### Problem statement
Determine how many lines in the entries below contain "blue", and output that number alone.

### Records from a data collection
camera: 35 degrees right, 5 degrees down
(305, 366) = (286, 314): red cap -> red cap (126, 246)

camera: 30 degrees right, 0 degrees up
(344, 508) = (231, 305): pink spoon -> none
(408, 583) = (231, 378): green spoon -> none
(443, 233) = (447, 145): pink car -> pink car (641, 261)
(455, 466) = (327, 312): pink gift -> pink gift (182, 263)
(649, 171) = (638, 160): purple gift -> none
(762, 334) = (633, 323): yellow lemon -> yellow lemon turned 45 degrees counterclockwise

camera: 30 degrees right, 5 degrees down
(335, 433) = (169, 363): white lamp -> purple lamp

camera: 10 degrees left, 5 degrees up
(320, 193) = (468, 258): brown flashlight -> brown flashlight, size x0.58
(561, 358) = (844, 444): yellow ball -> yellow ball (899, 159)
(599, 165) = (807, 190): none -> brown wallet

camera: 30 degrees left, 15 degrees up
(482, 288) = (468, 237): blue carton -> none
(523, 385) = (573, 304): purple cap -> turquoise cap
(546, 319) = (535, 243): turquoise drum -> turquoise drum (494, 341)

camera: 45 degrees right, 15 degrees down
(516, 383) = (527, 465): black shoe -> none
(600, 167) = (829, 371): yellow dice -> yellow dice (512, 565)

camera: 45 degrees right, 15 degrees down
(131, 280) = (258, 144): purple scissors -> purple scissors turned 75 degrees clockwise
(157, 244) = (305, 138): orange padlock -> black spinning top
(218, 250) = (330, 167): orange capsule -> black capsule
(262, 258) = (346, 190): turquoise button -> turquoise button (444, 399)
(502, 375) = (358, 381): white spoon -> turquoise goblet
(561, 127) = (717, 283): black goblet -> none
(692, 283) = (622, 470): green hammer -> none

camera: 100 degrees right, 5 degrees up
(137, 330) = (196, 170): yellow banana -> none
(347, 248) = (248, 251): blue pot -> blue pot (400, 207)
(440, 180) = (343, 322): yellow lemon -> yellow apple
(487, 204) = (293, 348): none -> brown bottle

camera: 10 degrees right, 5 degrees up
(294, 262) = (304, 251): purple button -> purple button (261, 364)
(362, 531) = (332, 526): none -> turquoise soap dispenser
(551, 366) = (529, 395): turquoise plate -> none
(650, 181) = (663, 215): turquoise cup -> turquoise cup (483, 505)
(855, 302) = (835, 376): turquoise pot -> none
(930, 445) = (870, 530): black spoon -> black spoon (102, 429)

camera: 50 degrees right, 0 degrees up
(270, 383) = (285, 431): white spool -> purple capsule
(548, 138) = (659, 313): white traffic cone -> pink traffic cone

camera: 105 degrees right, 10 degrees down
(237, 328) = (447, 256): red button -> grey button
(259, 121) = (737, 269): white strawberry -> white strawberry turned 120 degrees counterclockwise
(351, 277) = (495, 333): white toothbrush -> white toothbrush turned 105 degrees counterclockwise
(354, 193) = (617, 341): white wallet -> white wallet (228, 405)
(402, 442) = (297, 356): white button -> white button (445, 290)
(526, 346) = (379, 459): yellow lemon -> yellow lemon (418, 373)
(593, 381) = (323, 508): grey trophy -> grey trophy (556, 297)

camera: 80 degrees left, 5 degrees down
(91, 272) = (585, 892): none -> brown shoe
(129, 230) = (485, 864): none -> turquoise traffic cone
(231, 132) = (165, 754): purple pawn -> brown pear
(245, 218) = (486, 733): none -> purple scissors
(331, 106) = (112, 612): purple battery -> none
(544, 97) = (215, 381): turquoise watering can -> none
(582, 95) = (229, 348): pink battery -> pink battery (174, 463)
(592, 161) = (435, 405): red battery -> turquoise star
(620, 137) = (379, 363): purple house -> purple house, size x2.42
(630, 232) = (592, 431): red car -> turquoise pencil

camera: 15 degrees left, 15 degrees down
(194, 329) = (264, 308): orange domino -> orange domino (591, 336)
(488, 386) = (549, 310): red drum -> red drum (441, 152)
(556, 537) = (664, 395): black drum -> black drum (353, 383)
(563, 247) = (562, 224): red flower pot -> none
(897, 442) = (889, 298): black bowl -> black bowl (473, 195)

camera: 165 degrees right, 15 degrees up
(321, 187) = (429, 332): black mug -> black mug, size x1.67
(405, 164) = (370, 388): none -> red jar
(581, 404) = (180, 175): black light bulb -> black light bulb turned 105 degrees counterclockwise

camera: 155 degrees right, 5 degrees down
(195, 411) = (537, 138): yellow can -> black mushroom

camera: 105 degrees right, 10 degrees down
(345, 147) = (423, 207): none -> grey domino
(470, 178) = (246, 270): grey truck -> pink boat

### Task solution
2